Exercise goal —
Would you retype every record below exactly as written?

Items from a data source
<<<<

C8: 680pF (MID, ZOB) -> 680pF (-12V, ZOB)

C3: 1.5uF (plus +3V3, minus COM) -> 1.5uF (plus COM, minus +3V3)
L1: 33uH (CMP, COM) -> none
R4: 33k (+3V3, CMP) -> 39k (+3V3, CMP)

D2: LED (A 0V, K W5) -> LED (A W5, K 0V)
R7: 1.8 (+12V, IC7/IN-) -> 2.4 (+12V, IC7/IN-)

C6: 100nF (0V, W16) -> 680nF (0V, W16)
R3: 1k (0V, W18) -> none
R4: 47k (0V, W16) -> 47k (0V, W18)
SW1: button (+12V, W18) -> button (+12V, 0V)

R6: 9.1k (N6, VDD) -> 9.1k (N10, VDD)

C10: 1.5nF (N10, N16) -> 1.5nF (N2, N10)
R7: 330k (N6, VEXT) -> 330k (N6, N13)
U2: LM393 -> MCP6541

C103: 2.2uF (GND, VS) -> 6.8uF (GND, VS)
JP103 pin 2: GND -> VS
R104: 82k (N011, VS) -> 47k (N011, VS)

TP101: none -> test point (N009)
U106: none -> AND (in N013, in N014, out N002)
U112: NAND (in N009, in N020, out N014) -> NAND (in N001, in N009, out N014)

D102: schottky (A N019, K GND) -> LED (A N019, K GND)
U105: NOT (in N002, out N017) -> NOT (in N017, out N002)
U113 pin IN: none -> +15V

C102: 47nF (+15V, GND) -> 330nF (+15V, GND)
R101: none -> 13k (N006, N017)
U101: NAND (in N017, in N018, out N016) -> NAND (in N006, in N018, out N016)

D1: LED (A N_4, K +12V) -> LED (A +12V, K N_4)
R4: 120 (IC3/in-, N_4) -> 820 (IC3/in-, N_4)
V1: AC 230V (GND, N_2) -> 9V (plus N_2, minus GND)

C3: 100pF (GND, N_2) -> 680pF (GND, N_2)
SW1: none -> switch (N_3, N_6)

>>>>

Solved problem —
C8: 680pF (MID, ZOB) -> 680pF (-12V, ZOB)

C3: 1.5uF (plus +3V3, minus COM) -> 1.5uF (plus COM, minus +3V3)
L1: 33uH (CMP, COM) -> none
R4: 33k (+3V3, CMP) -> 39k (+3V3, CMP)

D2: LED (A 0V, K W5) -> LED (A W5, K 0V)
R7: 1.8 (+12V, IC7/IN-) -> 2.4 (+12V, IC7/IN-)

C6: 100nF (0V, W16) -> 680nF (0V, W16)
R3: 1k (0V, W18) -> none
R4: 47k (0V, W16) -> 47k (0V, W18)
SW1: button (+12V, W18) -> button (+12V, 0V)

R6: 9.1k (N6, VDD) -> 9.1k (N10, VDD)

C10: 1.5nF (N10, N16) -> 1.5nF (N2, N10)
R7: 330k (N6, VEXT) -> 330k (N6, N13)
U2: LM393 -> MCP6541

C103: 2.2uF (GND, VS) -> 6.8uF (GND, VS)
JP103 pin 2: GND -> VS
R104: 82k (N011, VS) -> 47k (N011, VS)

TP101: none -> test point (N009)
U106: none -> AND (in N013, in N014, out N002)
U112: NAND (in N009, in N020, out N014) -> NAND (in N001, in N009, out N014)

D102: schottky (A N019, K GND) -> LED (A N019, K GND)
U105: NOT (in N002, out N017) -> NOT (in N017, out N002)
U113 pin IN: none -> +15V

C102: 47nF (+15V, GND) -> 330nF (+15V, GND)
R101: none -> 13k (N006, N017)
U101: NAND (in N017, in N018, out N016) -> NAND (in N006, in N018, out N016)

D1: LED (A N_4, K +12V) -> LED (A +12V, K N_4)
R4: 120 (IC3/in-, N_4) -> 820 (IC3/in-, N_4)
V1: AC 230V (GND, N_2) -> 9V (plus N_2, minus GND)

C3: 100pF (GND, N_2) -> 680pF (GND, N_2)
SW1: none -> switch (N_3, N_6)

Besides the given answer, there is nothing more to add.